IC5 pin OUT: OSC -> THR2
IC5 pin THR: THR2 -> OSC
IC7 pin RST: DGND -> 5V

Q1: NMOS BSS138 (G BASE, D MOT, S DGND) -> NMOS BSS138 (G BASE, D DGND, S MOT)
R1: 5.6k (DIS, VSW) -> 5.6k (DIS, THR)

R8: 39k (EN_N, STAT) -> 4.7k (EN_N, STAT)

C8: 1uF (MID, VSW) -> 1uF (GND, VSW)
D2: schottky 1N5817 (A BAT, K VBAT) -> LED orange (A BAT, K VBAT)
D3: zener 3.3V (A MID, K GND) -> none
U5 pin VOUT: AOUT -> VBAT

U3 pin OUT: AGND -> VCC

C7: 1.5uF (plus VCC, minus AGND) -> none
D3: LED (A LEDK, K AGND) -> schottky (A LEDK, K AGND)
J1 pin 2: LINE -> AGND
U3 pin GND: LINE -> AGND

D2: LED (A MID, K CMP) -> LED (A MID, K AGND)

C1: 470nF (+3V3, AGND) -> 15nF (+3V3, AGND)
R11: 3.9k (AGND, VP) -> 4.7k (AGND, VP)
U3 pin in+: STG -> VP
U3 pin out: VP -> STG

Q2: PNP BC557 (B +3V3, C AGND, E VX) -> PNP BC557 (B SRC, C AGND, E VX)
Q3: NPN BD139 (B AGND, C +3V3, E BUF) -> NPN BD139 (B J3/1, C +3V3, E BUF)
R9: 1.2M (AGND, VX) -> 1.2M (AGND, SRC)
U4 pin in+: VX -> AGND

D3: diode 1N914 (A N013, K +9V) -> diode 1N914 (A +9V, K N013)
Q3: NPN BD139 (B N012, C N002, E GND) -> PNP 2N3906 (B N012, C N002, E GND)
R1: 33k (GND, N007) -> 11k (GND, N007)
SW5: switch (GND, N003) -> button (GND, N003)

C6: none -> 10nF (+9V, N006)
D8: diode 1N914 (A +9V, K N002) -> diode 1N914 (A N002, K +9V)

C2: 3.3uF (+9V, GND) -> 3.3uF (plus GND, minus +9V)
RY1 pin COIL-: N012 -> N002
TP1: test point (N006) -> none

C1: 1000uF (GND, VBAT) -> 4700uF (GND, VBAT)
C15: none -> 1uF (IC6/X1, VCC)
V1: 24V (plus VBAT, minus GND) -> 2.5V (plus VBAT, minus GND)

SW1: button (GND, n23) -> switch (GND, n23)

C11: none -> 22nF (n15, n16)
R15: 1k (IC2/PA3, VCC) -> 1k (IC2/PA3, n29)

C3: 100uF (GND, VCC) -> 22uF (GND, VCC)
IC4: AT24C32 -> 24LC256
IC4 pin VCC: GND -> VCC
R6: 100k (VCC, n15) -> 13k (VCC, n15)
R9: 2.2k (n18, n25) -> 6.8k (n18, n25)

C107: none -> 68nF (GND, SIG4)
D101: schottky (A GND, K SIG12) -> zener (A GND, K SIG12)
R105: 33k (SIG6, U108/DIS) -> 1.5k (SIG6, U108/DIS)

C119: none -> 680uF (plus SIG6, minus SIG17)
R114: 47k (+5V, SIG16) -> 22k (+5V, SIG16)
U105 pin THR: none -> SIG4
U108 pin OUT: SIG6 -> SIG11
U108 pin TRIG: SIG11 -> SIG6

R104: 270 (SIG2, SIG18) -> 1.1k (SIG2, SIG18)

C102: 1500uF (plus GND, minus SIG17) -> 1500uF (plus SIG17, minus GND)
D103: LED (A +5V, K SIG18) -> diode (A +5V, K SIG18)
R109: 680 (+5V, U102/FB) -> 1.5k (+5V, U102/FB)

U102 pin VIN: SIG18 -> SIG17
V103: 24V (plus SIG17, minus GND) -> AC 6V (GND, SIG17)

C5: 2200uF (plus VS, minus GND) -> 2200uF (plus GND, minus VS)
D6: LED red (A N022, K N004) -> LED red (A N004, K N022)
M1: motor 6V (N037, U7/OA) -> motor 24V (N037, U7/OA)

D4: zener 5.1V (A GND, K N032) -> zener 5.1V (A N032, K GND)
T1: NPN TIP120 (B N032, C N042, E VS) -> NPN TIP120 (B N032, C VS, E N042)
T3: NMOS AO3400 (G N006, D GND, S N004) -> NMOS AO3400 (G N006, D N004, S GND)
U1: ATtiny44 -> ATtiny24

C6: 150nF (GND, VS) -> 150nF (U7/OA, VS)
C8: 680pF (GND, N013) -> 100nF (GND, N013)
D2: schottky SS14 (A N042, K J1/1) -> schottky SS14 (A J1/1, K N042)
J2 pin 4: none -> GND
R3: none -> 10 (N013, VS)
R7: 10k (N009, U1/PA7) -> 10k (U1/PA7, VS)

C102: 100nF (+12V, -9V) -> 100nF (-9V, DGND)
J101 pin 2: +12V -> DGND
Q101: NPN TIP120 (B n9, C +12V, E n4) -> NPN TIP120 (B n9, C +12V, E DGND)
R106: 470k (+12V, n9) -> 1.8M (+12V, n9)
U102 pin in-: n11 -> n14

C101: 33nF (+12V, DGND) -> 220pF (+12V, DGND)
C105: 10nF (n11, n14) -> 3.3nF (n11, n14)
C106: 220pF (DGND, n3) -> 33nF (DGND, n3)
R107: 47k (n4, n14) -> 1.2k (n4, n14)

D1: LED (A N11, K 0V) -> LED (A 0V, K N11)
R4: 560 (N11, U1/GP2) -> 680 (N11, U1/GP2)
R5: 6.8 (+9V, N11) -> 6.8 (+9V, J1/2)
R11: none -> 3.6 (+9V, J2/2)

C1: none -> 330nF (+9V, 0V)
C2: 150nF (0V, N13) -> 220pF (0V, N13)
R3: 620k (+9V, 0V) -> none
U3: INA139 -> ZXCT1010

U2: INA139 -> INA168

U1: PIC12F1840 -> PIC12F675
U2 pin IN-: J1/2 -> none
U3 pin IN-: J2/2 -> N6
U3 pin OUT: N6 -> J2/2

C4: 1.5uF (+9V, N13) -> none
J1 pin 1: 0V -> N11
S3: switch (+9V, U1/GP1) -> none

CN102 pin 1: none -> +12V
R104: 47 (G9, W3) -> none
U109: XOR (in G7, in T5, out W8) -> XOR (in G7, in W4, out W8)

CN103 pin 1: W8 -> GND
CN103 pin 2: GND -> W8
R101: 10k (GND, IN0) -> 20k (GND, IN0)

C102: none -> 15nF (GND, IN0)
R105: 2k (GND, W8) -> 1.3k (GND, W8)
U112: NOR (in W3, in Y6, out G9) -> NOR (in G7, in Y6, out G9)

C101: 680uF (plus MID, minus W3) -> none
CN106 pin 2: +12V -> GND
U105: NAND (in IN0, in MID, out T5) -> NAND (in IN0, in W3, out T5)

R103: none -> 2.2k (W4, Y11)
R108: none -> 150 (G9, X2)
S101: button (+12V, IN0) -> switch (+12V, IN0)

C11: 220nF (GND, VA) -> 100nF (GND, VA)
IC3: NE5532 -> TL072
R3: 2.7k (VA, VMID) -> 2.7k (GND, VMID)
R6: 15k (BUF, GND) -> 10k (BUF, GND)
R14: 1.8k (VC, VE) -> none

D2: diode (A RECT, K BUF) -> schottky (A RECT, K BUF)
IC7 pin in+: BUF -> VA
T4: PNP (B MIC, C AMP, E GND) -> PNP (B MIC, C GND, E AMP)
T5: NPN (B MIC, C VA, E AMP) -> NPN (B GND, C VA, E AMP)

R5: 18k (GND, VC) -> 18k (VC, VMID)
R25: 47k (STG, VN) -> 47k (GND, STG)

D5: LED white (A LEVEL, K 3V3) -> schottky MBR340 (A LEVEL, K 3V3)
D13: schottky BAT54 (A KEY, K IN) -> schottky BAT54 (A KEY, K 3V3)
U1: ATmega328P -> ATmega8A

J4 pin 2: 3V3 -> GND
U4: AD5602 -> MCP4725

Task to complete – What you return should be exactly the lines above, starting at the one with "D2: LED (A MID, K CMP) -> LED (A MID, K AGND)" and ending at the one with "R9: 1.2M (AGND, VX) -> 1.2M (AGND, SRC)", and nothing else.

Task answer –
D2: LED (A MID, K CMP) -> LED (A MID, K AGND)

C1: 470nF (+3V3, AGND) -> 15nF (+3V3, AGND)
R11: 3.9k (AGND, VP) -> 4.7k (AGND, VP)
U3 pin in+: STG -> VP
U3 pin out: VP -> STG

Q2: PNP BC557 (B +3V3, C AGND, E VX) -> PNP BC557 (B SRC, C AGND, E VX)
Q3: NPN BD139 (B AGND, C +3V3, E BUF) -> NPN BD139 (B J3/1, C +3V3, E BUF)
R9: 1.2M (AGND, VX) -> 1.2M (AGND, SRC)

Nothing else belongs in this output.